### [WHAT YOU ARE ASKED TO DO]
The needed output is the run of lines below from the one containing "white brick J5 level 2 -> none" through the one containing "green brick E5:F5", copied exactly and free of pictures.

(Scene comparison data)
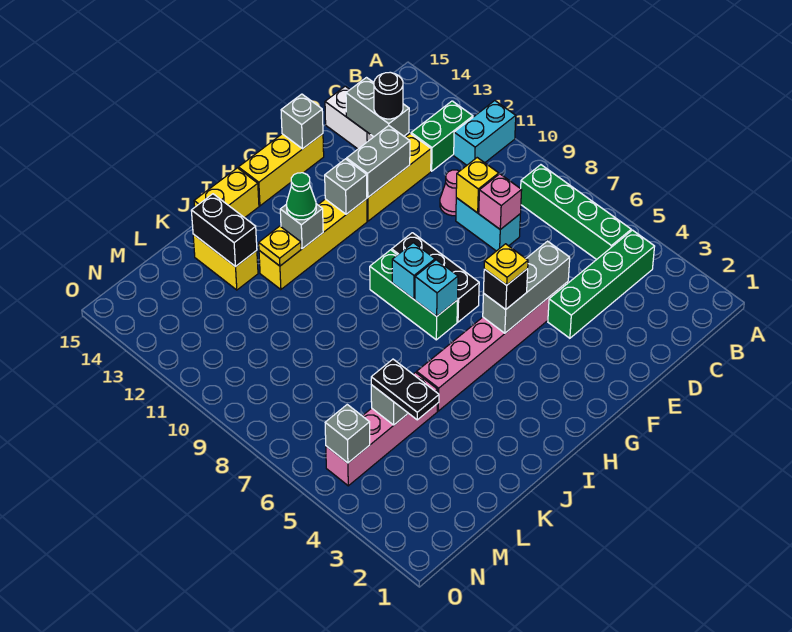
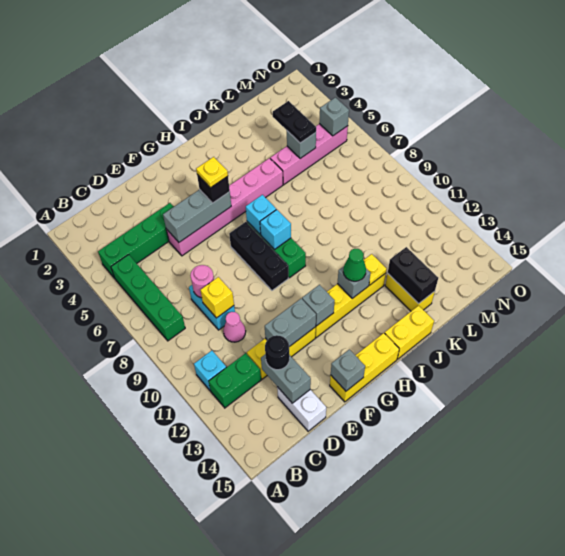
cyan brick A11:B11 level 1 -> cyan brick B11 level 1
pink brick D8 level 2 -> pink round brick D8 level 2

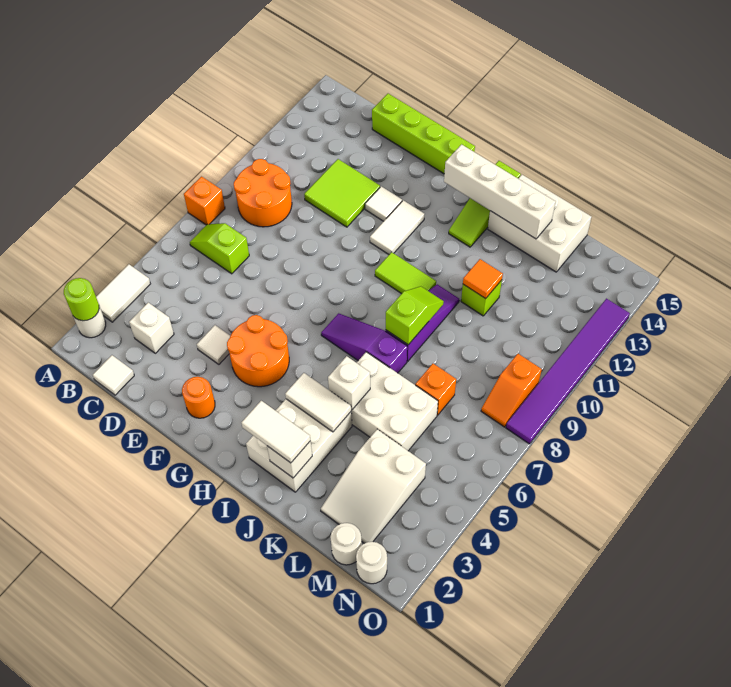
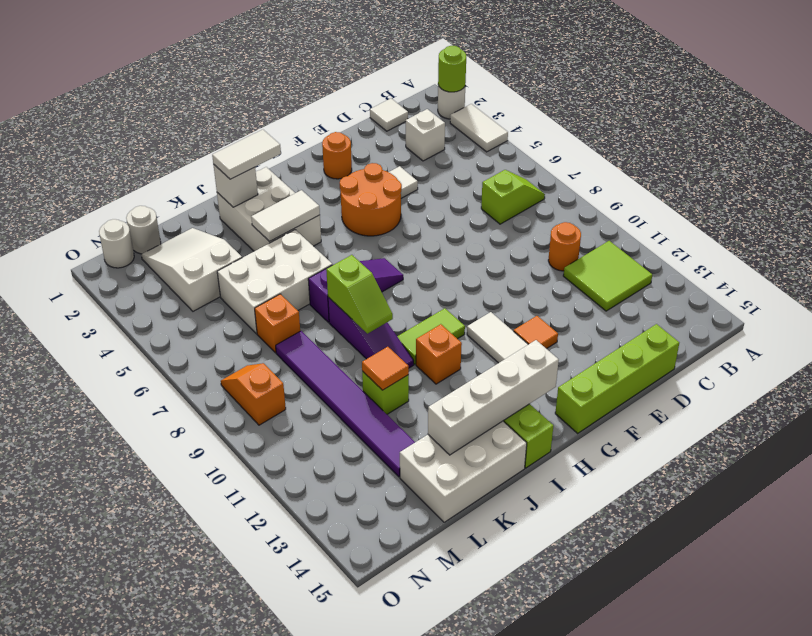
orange brick A8 level 1 -> orange brick I11 level 1
orange round brick B9:C10 level 1 -> orange round brick C10 level 1
lime tile D11:E12 level 1 -> lime tile B11:C12 level 1
white tile F12 level 1 -> orange tile F12 level 1
white brick J5 level 2 -> none
purple tile O8:O13 level 1 -> purple tile L8:L13 level 1

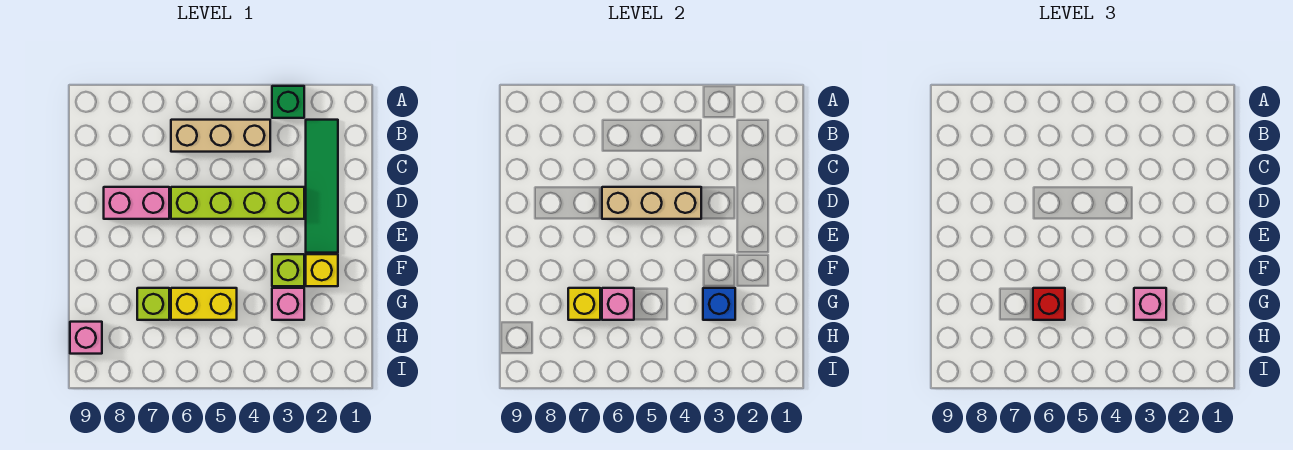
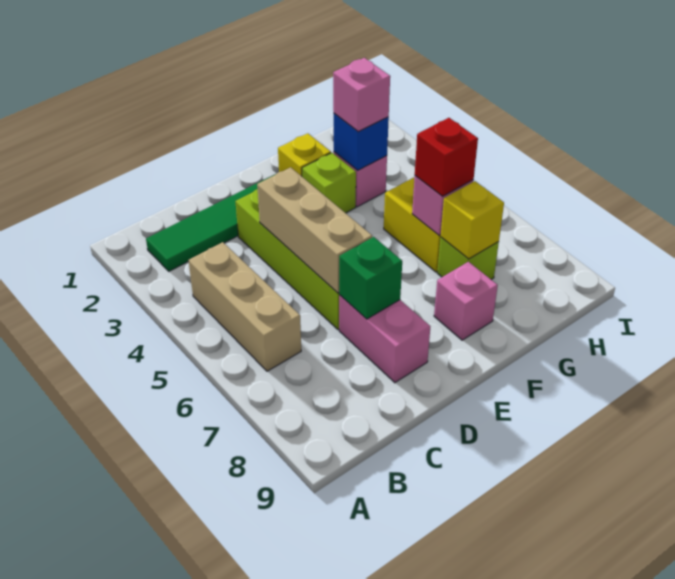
green brick A3 level 1 -> green brick D7 level 2
pink brick H9 level 1 -> pink brick F8 level 1

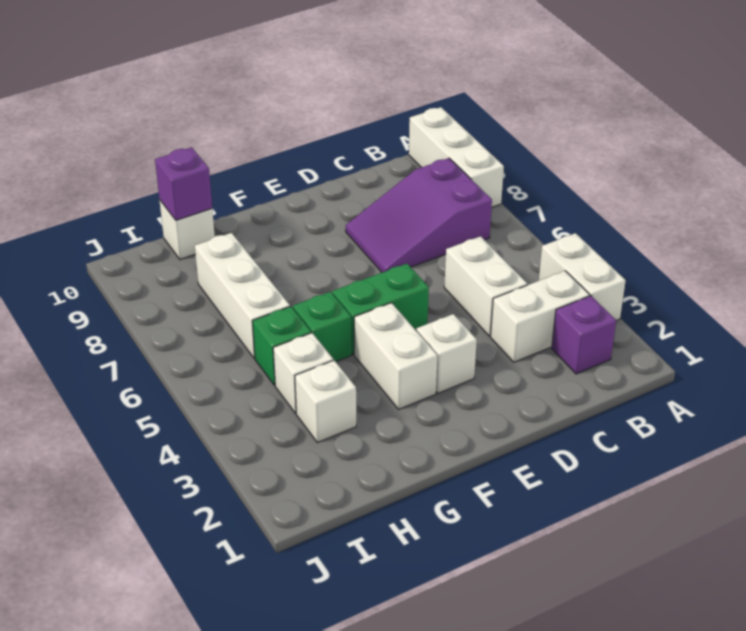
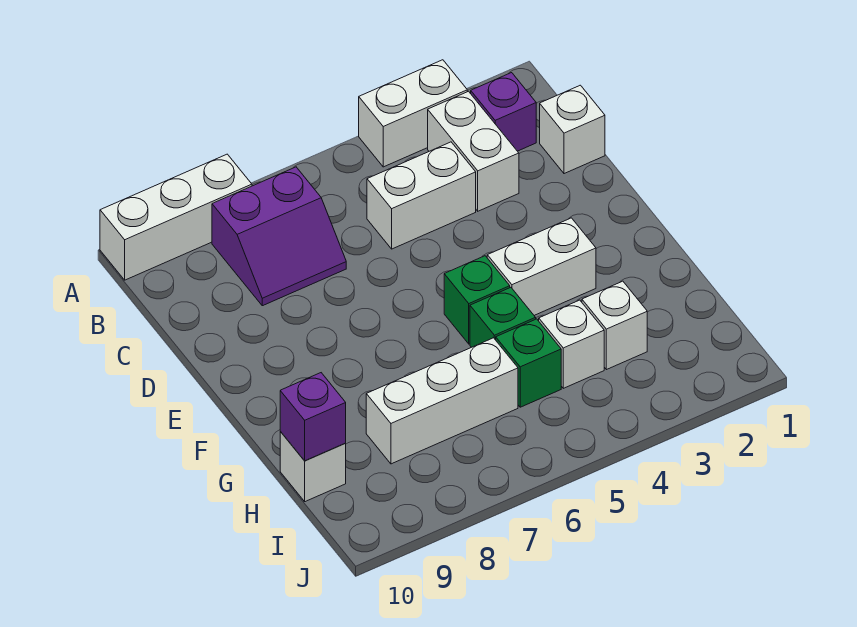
purple slope B7:D8 level 1 top B -> purple slope B7:C8 level 1 top B
white brick E3 level 1 -> white brick C1 level 1
green brick E5:F5 level 1 -> green brick F5 level 1

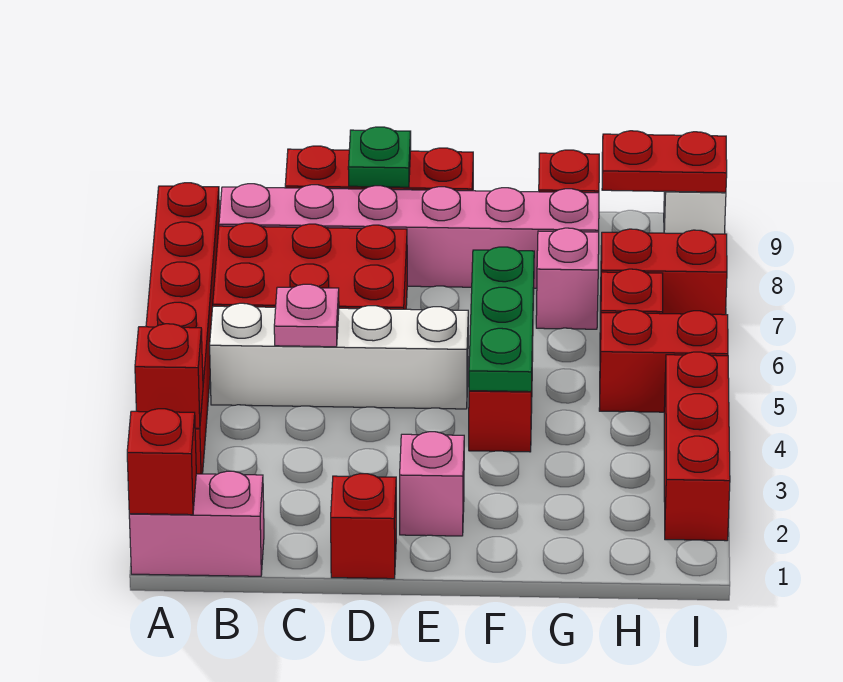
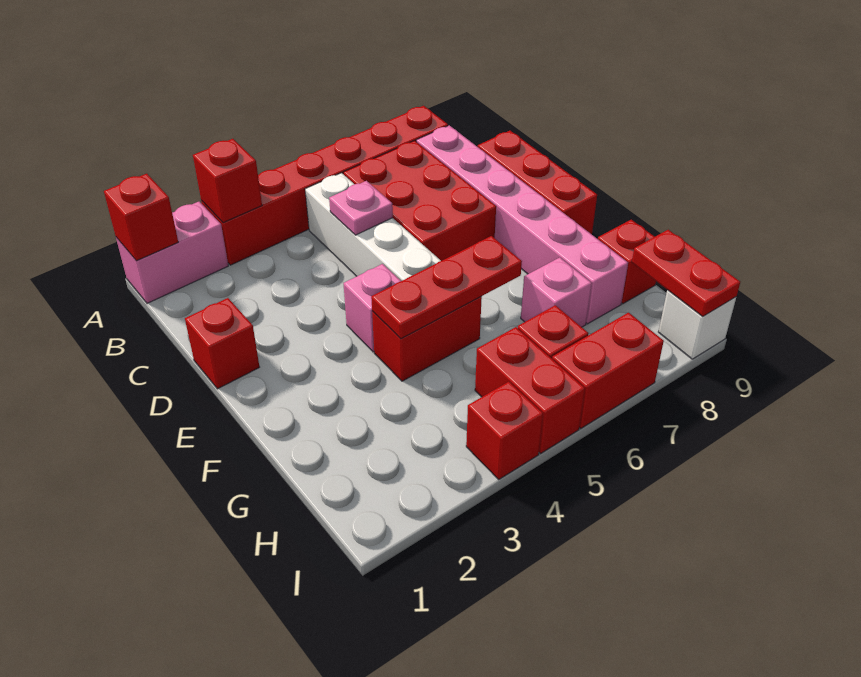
pink brick A1:B1 level 1 -> pink brick A1:A2 level 1
green plate D9 level 2 -> none
pink brick E2 level 1 -> pink brick E4 level 1
green plate F4:F6 level 2 -> red plate F4:F6 level 2
red brick H7:I7 level 1 -> red brick I6:I7 level 1
red brick I2:I4 level 1 -> red brick I4 level 1

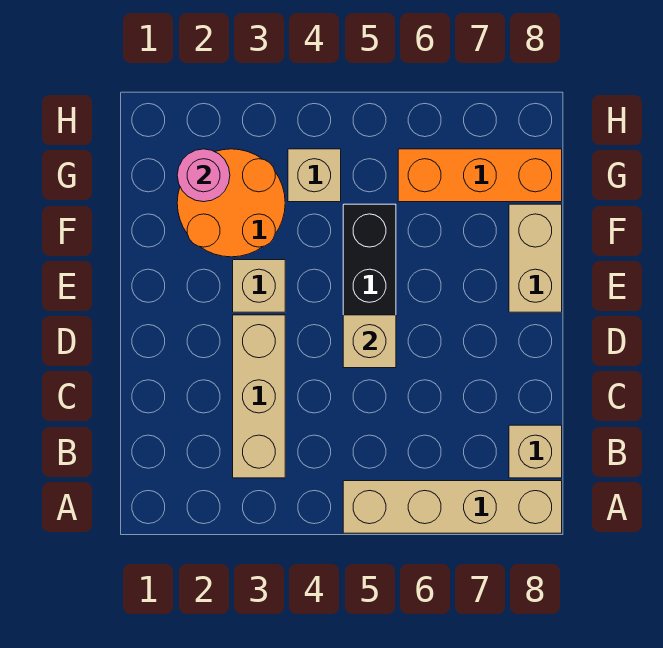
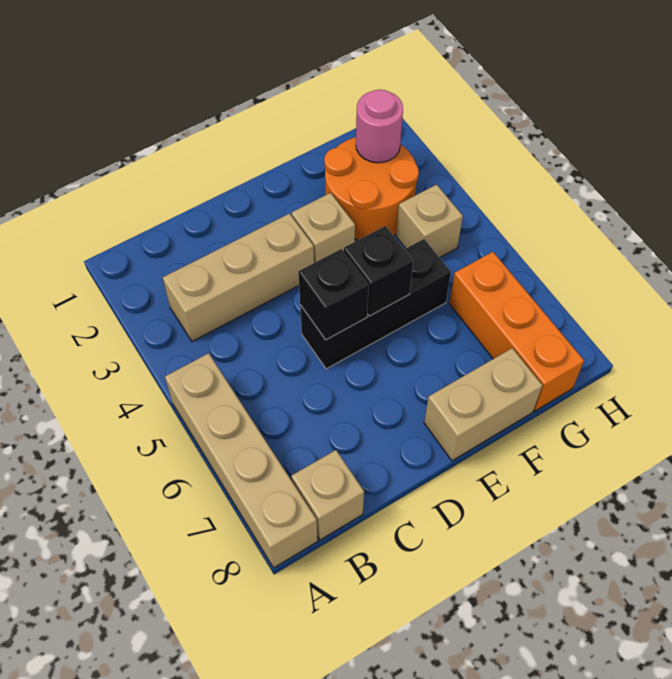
tan brick D5 level 2 -> black brick D5 level 2
none -> black brick E5 level 2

### [THE ANSWER]
white brick J5 level 2 -> none
purple tile O8:O13 level 1 -> purple tile L8:L13 level 1

green brick A3 level 1 -> green brick D7 level 2
pink brick H9 level 1 -> pink brick F8 level 1

purple slope B7:D8 level 1 top B -> purple slope B7:C8 level 1 top B
white brick E3 level 1 -> white brick C1 level 1
green brick E5:F5 level 1 -> green brick F5 level 1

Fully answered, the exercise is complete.